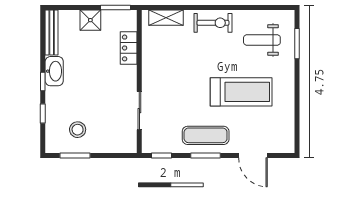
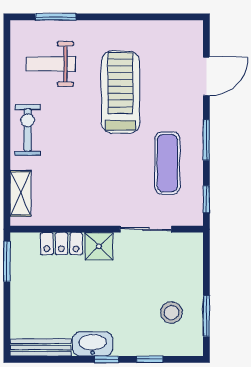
shower: (90, 20) -> (99, 246), moved
weight bench: (262, 40) -> (51, 64), turned 90
exercise mat: (206, 135) -> (167, 163), moved

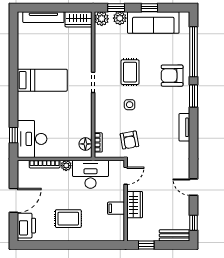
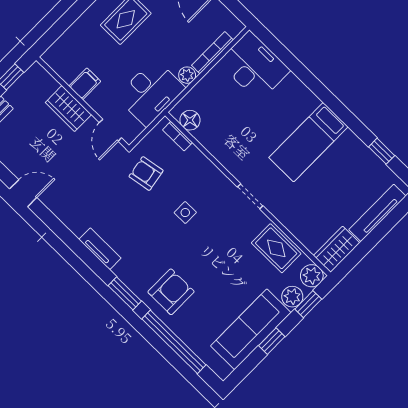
rug: (130, 72) -> (276, 248), moved
window: (13, 135) -> (382, 151), moved

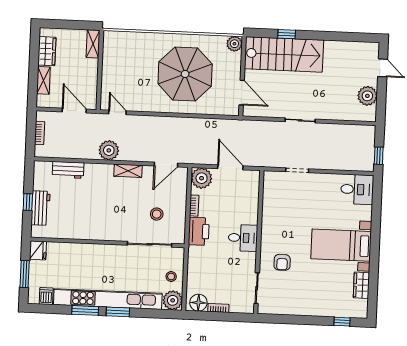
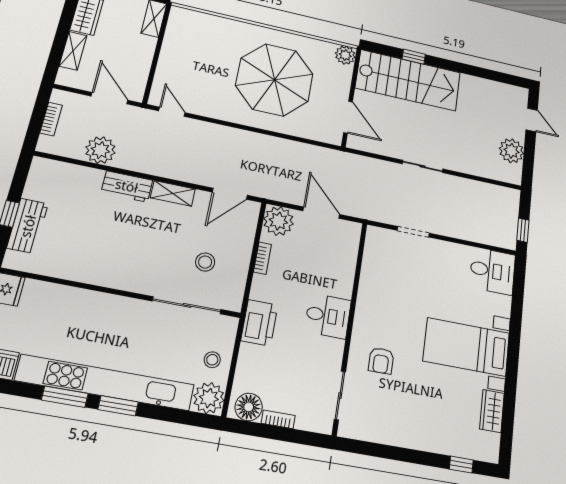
plant: (109, 150) -> (100, 150), moved
workbench: (68, 170) -> (127, 186), moved
printer: (199, 231) -> (259, 323), moved

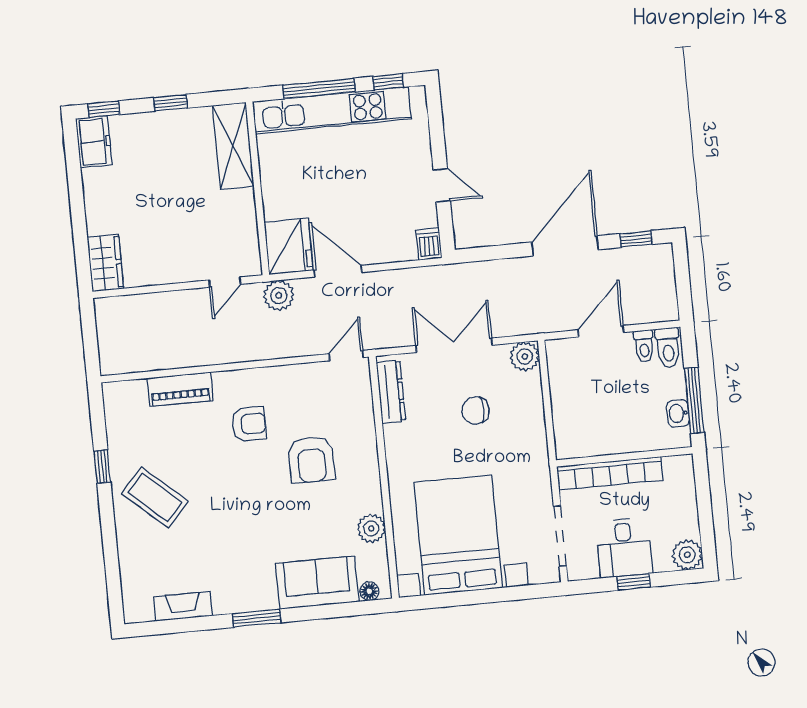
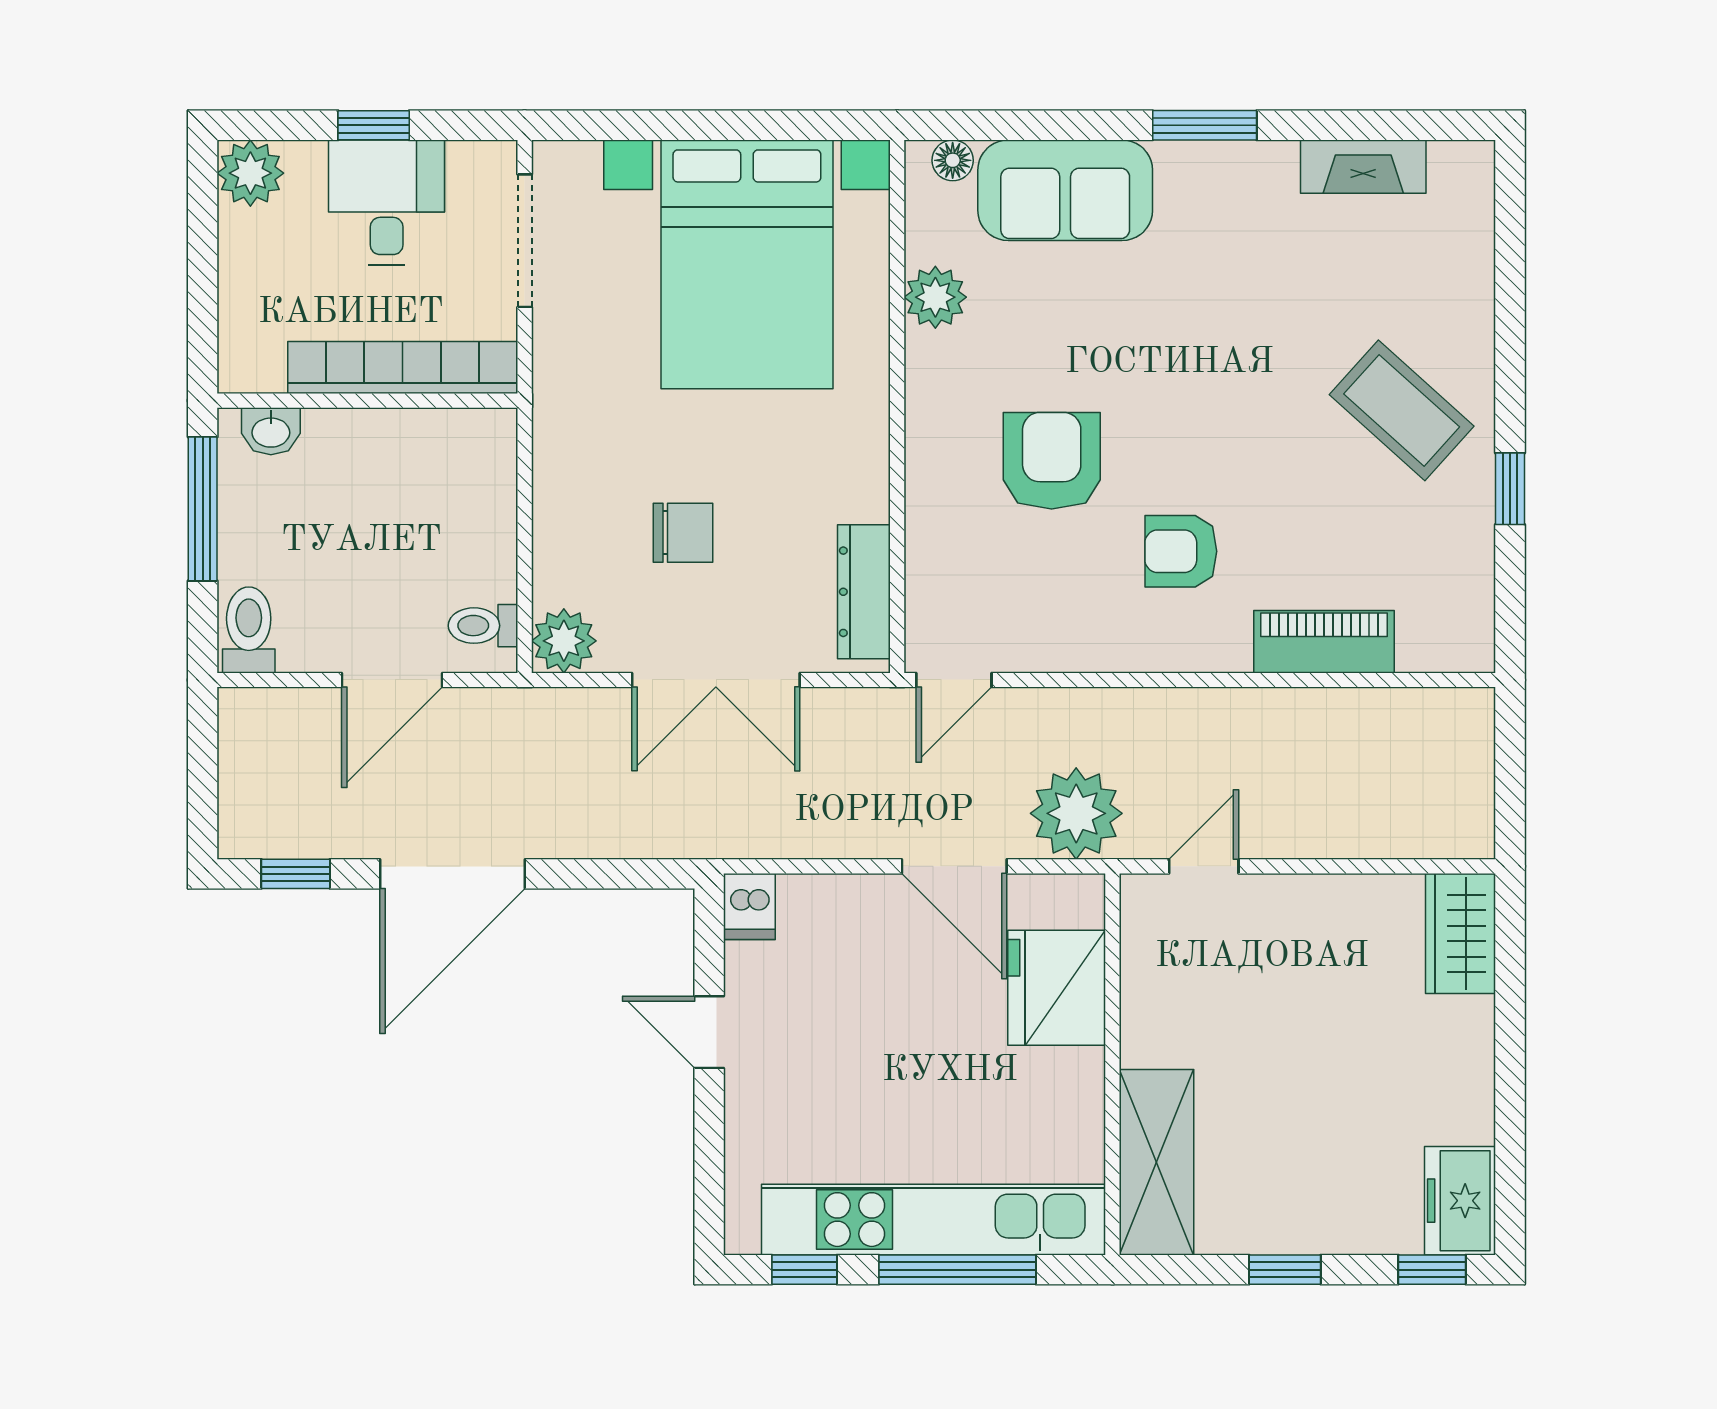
fridge: (289, 246) -> (1057, 988), moved
plant: (279, 296) -> (1076, 813), width x1.36, depth x1.36
toilet: (644, 346) -> (483, 626), moved, turned -90
washbasin: (678, 413) -> (271, 431), moved, turned 90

▶ [TASK ITEM]: Copy everything in the records above except the pictures, exactly as written.

▶ [ANSWER AREA]:
shower: (90, 20) -> (99, 246), moved
weight bench: (262, 40) -> (51, 64), turned 90
exercise mat: (206, 135) -> (167, 163), moved

rug: (130, 72) -> (276, 248), moved
window: (13, 135) -> (382, 151), moved

plant: (109, 150) -> (100, 150), moved
workbench: (68, 170) -> (127, 186), moved
printer: (199, 231) -> (259, 323), moved

fridge: (289, 246) -> (1057, 988), moved
plant: (279, 296) -> (1076, 813), width x1.36, depth x1.36
toilet: (644, 346) -> (483, 626), moved, turned -90
washbasin: (678, 413) -> (271, 431), moved, turned 90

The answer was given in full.